- WHAT TO WORK ON
The answer must consist of every line from the data that holds "switch".

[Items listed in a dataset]
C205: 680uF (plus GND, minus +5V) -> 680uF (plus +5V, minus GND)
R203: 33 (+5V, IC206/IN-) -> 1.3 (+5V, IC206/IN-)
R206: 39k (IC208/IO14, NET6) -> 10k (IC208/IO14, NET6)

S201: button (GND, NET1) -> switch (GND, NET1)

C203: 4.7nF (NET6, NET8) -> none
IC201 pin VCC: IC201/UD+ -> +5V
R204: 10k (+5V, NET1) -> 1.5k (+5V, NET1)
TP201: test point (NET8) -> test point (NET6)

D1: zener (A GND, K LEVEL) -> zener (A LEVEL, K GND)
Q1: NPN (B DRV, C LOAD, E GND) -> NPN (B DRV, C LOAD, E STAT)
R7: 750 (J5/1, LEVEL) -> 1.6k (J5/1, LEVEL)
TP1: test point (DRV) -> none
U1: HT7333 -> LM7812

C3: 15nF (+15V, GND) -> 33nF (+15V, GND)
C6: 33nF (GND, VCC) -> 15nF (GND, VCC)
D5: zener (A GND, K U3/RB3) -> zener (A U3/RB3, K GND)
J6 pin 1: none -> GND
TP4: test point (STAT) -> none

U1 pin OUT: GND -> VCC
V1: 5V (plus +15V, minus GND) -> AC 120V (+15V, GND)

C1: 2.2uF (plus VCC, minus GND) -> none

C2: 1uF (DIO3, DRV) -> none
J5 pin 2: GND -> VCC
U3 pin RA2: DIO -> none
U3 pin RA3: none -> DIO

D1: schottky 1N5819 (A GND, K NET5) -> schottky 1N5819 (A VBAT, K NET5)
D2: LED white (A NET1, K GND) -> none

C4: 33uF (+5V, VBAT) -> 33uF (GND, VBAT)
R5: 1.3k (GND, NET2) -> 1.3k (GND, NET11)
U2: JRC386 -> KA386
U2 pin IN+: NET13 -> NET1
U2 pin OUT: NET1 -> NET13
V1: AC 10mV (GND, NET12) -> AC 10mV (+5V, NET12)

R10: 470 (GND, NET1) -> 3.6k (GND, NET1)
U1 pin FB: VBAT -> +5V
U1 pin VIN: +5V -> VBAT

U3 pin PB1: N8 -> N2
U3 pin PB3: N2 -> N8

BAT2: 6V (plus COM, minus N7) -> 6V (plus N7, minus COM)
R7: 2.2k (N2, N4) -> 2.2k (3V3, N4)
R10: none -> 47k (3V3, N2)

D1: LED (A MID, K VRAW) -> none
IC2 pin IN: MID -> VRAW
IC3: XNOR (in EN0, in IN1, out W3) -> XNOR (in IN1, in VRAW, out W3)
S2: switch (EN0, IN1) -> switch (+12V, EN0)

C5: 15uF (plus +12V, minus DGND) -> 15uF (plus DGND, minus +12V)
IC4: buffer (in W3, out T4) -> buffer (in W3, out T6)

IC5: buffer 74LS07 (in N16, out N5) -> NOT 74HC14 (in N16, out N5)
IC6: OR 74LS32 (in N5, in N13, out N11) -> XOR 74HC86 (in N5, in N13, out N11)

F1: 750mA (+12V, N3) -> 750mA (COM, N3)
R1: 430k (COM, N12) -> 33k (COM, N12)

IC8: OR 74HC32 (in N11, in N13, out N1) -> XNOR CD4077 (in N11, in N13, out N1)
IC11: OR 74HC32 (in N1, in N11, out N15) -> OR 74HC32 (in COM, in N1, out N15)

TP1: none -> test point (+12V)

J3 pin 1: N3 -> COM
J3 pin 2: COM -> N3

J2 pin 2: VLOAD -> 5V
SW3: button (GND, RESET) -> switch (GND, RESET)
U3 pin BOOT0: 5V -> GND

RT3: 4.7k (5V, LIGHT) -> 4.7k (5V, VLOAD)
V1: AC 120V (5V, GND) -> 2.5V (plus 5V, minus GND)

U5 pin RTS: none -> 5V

- ANSWER TO THIS PROBLEM
S201: button (GND, NET1) -> switch (GND, NET1)
S2: switch (EN0, IN1) -> switch (+12V, EN0)
SW3: button (GND, RESET) -> switch (GND, RESET)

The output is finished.